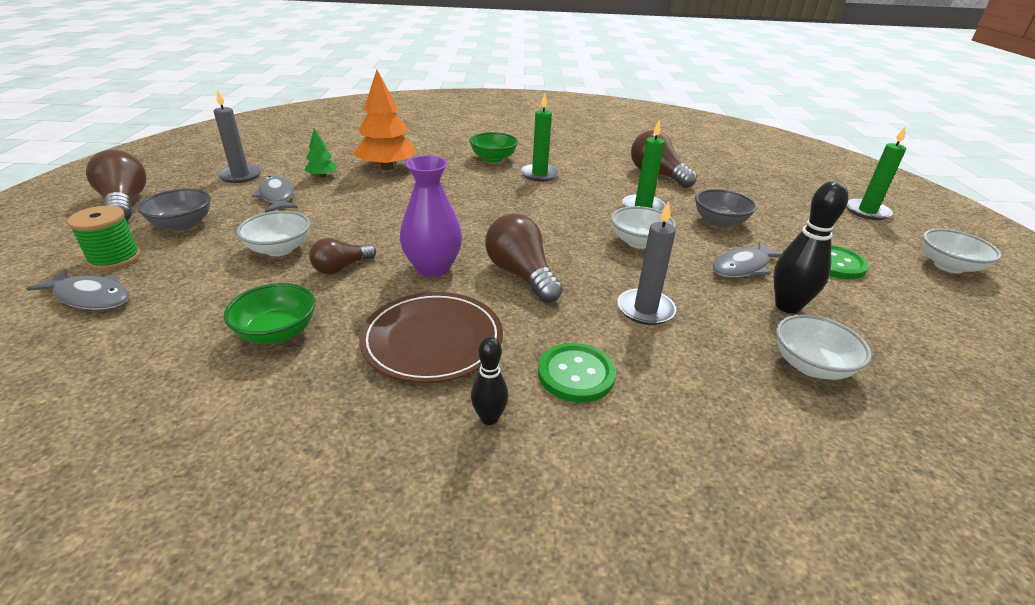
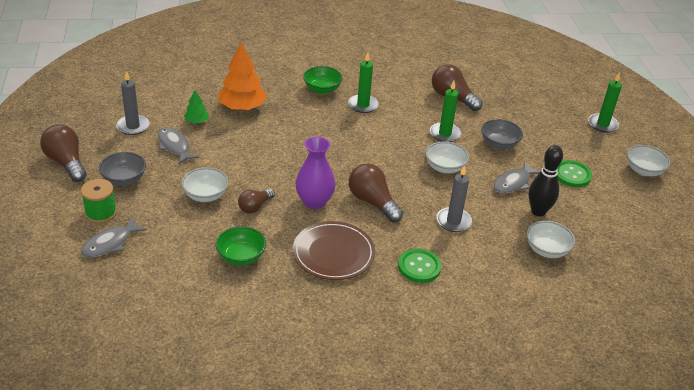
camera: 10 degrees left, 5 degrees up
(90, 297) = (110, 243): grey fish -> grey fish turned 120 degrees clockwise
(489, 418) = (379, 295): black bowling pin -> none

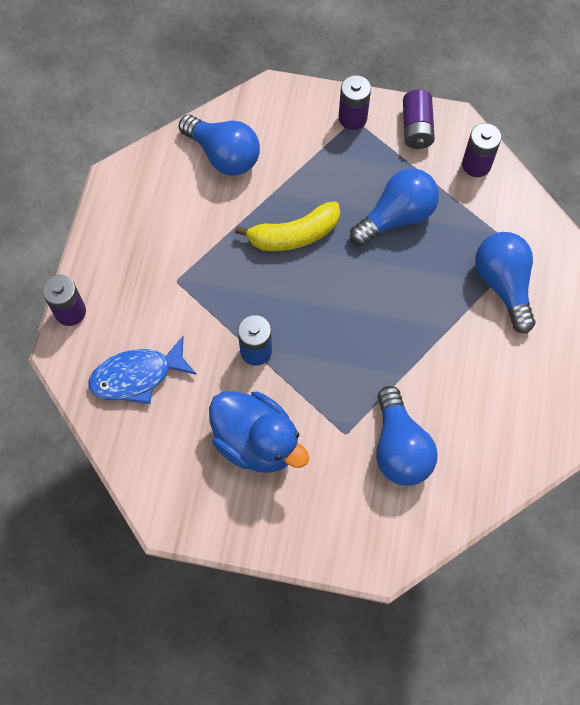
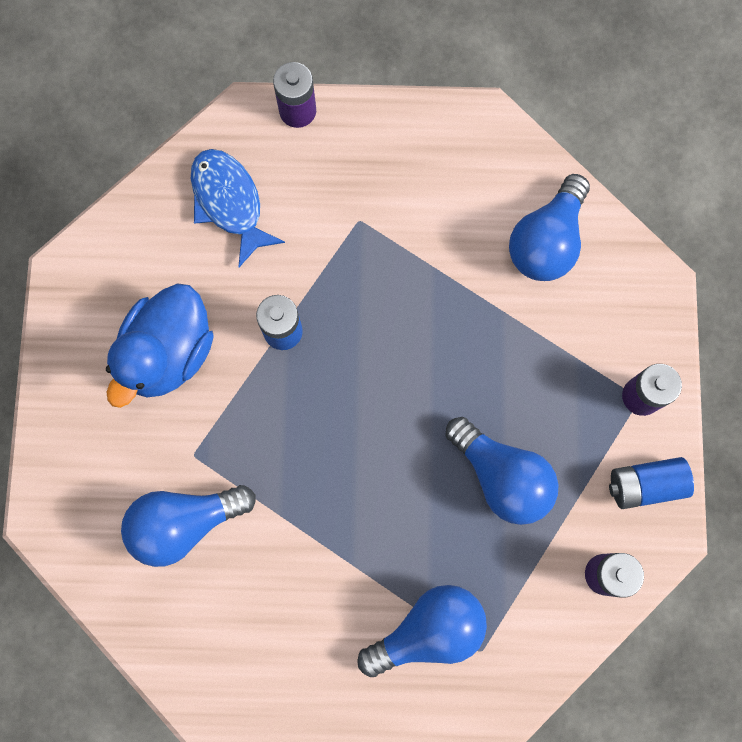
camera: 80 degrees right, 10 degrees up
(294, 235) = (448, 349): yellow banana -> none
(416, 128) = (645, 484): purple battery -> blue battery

━━━━━━━━

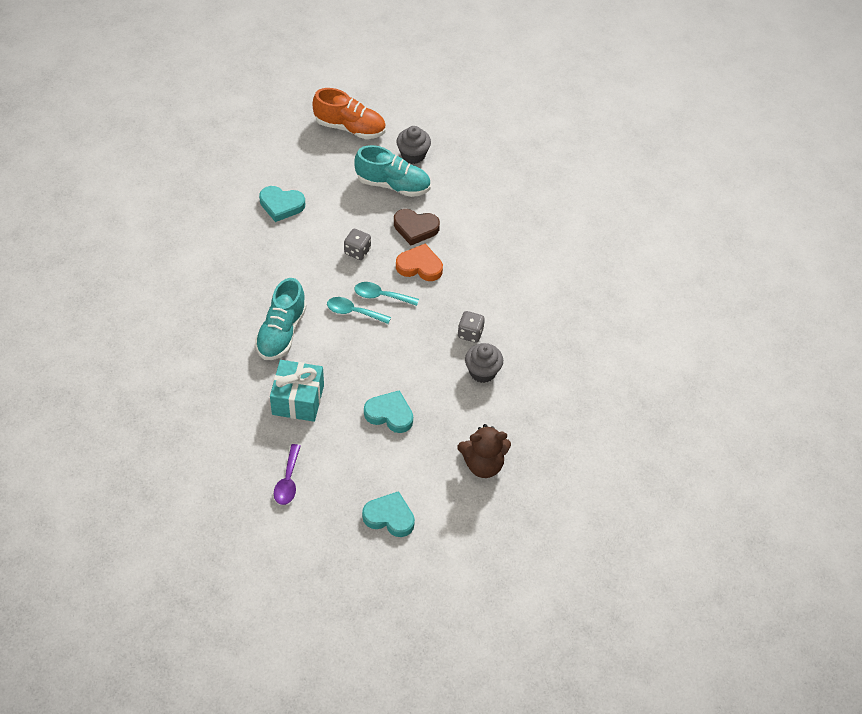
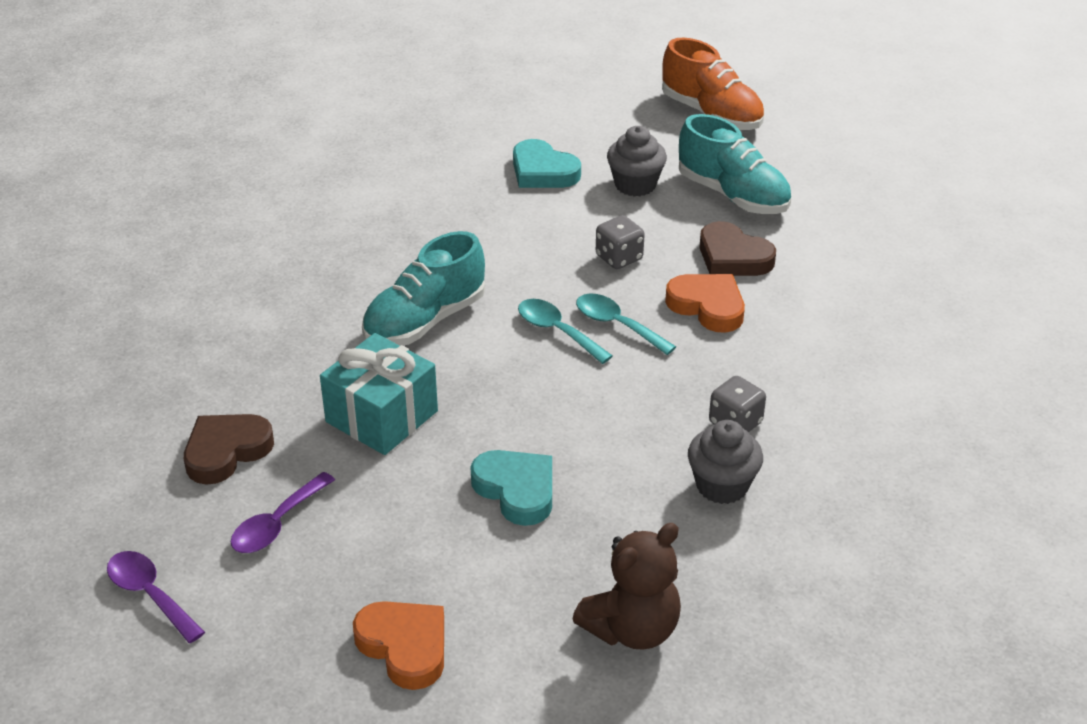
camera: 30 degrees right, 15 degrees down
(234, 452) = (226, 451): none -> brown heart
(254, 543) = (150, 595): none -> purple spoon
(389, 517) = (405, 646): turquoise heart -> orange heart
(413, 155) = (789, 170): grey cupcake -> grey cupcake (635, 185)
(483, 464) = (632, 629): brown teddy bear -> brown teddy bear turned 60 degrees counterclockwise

━━━━━━━━

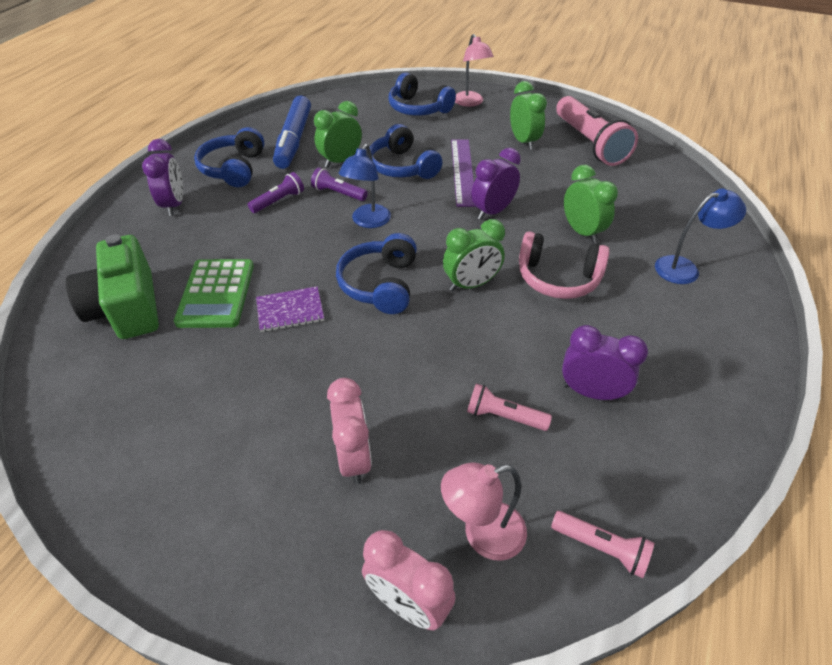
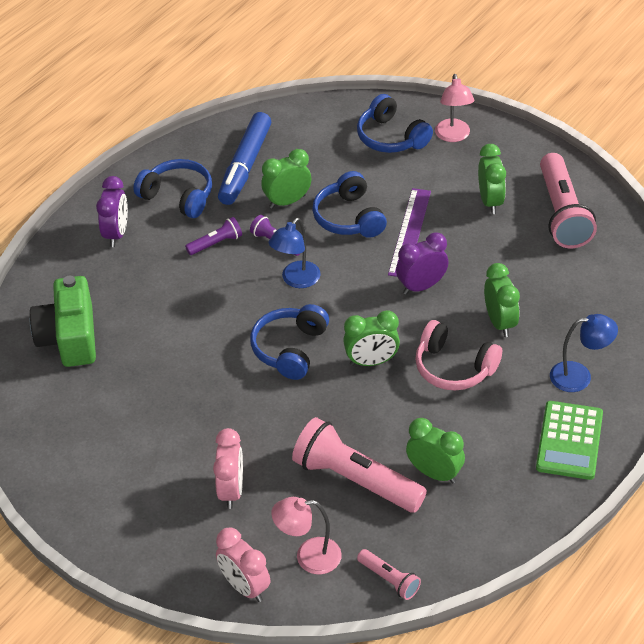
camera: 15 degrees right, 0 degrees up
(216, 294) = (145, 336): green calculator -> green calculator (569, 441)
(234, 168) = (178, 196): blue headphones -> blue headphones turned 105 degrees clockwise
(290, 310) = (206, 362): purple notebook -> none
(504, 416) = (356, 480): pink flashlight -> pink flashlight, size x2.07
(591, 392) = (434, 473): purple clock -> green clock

━━━━━━━━

(YOUR TASK):
Within the listing above, give again exactly every line from the line with "camera: 15 degrees right, 0 degrees up" through the line with "(591, 392) = (434, 473): purple", both included, and no other line.

(EXERCISE SOLUTION):
camera: 15 degrees right, 0 degrees up
(216, 294) = (145, 336): green calculator -> green calculator (569, 441)
(234, 168) = (178, 196): blue headphones -> blue headphones turned 105 degrees clockwise
(290, 310) = (206, 362): purple notebook -> none
(504, 416) = (356, 480): pink flashlight -> pink flashlight, size x2.07
(591, 392) = (434, 473): purple clock -> green clock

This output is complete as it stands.